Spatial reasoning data
= Beginning of Section =

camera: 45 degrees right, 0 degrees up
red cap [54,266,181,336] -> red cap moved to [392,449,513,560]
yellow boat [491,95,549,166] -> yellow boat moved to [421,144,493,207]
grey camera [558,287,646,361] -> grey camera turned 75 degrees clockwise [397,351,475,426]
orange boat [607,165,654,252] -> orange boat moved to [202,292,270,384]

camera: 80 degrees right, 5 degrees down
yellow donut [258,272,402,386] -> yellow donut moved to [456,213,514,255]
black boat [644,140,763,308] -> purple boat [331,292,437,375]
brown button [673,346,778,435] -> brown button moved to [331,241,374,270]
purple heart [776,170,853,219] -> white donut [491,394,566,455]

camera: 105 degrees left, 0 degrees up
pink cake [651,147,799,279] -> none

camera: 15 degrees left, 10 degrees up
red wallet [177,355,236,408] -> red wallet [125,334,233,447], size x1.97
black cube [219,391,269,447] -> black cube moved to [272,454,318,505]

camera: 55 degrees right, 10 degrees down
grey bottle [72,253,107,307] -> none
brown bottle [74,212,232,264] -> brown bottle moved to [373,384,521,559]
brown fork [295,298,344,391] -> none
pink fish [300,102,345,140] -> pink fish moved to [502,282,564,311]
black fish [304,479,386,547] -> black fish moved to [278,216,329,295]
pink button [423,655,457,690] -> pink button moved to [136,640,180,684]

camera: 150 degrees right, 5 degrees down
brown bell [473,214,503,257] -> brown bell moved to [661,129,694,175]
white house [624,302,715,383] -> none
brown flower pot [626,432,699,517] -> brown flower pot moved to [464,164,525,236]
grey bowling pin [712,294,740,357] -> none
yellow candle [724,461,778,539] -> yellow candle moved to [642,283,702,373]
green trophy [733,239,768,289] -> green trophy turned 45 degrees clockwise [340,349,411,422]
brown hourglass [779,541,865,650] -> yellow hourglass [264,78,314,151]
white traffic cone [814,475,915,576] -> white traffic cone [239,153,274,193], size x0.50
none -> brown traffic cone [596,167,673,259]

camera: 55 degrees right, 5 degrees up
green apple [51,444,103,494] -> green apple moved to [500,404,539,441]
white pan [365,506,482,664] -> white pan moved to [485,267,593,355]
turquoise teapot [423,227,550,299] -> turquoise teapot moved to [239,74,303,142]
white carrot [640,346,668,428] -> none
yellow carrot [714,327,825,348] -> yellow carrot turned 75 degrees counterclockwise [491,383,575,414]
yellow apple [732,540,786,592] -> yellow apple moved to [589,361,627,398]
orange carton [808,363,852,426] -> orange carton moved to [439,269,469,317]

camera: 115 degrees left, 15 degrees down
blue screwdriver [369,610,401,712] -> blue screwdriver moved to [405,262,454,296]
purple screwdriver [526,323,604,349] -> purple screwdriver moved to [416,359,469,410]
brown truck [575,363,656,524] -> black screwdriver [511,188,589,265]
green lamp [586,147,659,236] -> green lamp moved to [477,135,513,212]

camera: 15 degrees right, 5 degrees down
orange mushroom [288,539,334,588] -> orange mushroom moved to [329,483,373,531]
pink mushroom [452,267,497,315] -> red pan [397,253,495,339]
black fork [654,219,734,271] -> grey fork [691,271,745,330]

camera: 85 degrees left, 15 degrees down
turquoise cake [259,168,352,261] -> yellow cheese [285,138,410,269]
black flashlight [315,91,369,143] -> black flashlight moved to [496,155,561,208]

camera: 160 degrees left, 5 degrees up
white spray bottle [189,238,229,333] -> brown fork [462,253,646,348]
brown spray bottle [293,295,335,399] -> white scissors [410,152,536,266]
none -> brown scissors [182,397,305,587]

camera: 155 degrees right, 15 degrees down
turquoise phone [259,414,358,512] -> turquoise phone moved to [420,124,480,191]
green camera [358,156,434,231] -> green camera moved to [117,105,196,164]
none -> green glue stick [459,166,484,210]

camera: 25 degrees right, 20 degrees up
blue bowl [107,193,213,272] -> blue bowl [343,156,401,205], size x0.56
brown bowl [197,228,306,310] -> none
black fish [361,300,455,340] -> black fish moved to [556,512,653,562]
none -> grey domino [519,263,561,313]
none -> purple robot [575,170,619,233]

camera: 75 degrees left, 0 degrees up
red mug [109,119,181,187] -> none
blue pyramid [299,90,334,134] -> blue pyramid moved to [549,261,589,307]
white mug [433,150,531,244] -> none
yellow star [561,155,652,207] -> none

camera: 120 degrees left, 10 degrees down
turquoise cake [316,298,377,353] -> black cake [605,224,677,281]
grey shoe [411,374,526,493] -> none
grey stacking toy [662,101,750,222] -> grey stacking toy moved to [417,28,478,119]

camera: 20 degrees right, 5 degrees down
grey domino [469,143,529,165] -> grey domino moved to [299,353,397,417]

= End of Section =

◆ Work instructions ◆
Wherever the string "cone" occurs in the records, copy the line it is in.

◆ Exercise result ◆
white traffic cone [814,475,915,576] -> white traffic cone [239,153,274,193], size x0.50
none -> brown traffic cone [596,167,673,259]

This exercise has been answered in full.